- **Problem details**: Each record below should be returned exactly, with its pictures left out.

[Revision tracking records]
-- Opening Marker --
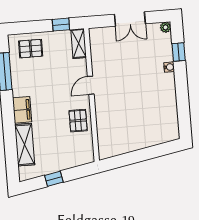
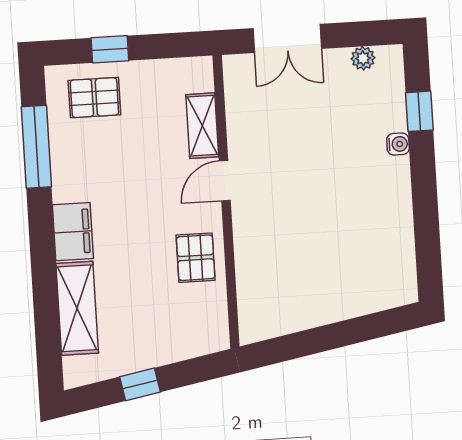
double door: (130, 19) -> (287, 38), moved
window: (61, 25) -> (110, 49), moved
plant: (166, 27) -> (363, 58), moved
shelving: (79, 44) -> (202, 126), moved

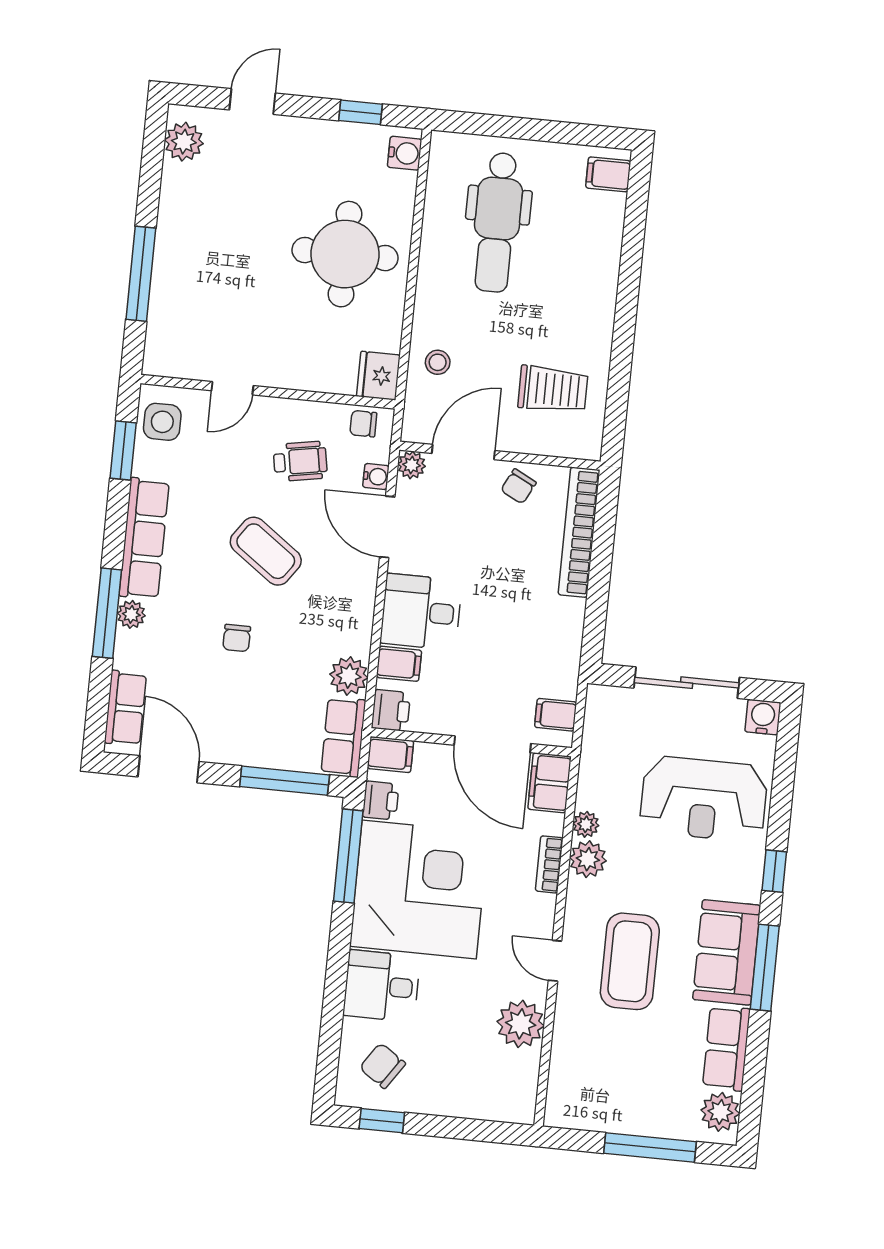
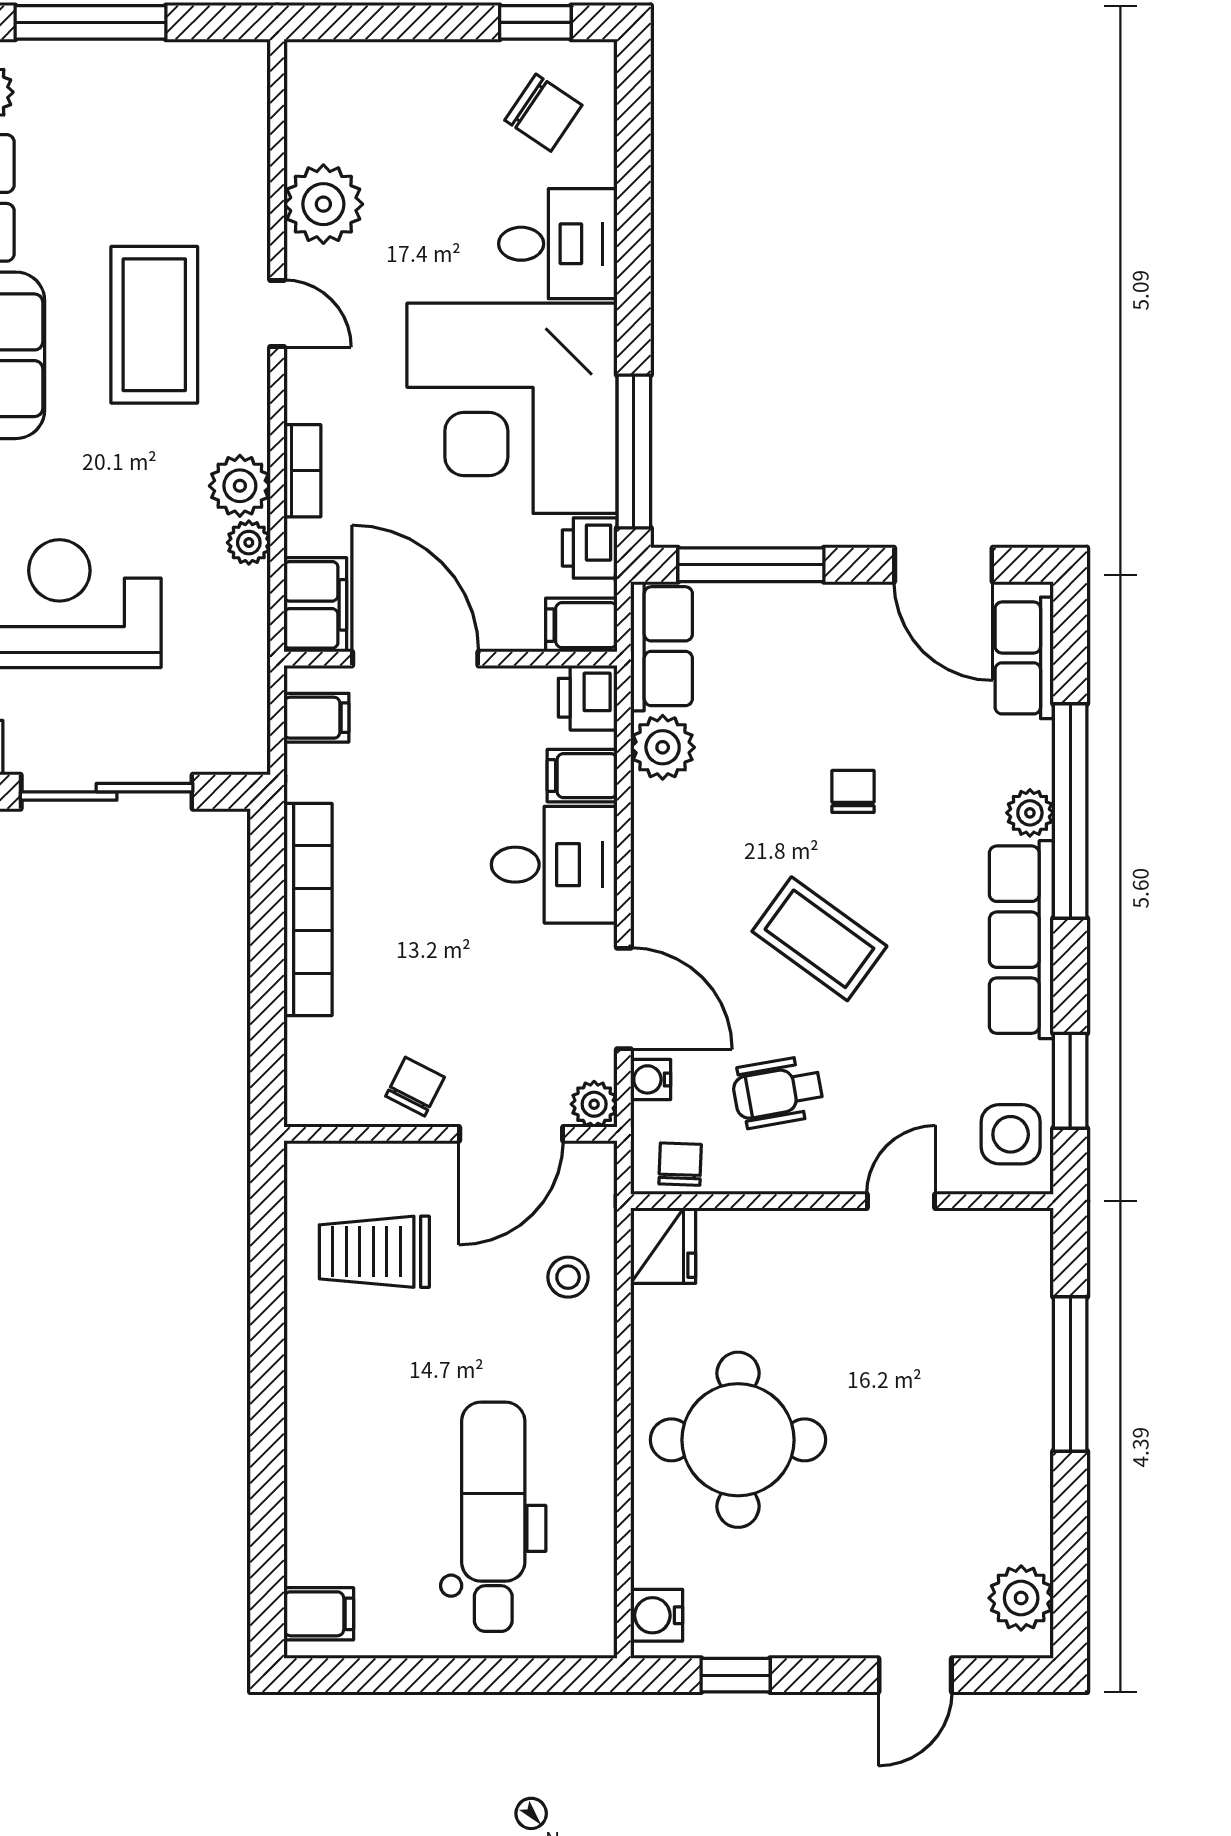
chair: (363, 424) -> (680, 1164), turned -88
bookcase: (579, 532) -> (308, 910), moved
window: (107, 613) -> (1070, 811), width x1.46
-- Closing Marker --
- **Solution for this problem**:
double door: (130, 19) -> (287, 38), moved
window: (61, 25) -> (110, 49), moved
plant: (166, 27) -> (363, 58), moved
shelving: (79, 44) -> (202, 126), moved

chair: (363, 424) -> (680, 1164), turned -88
bookcase: (579, 532) -> (308, 910), moved
window: (107, 613) -> (1070, 811), width x1.46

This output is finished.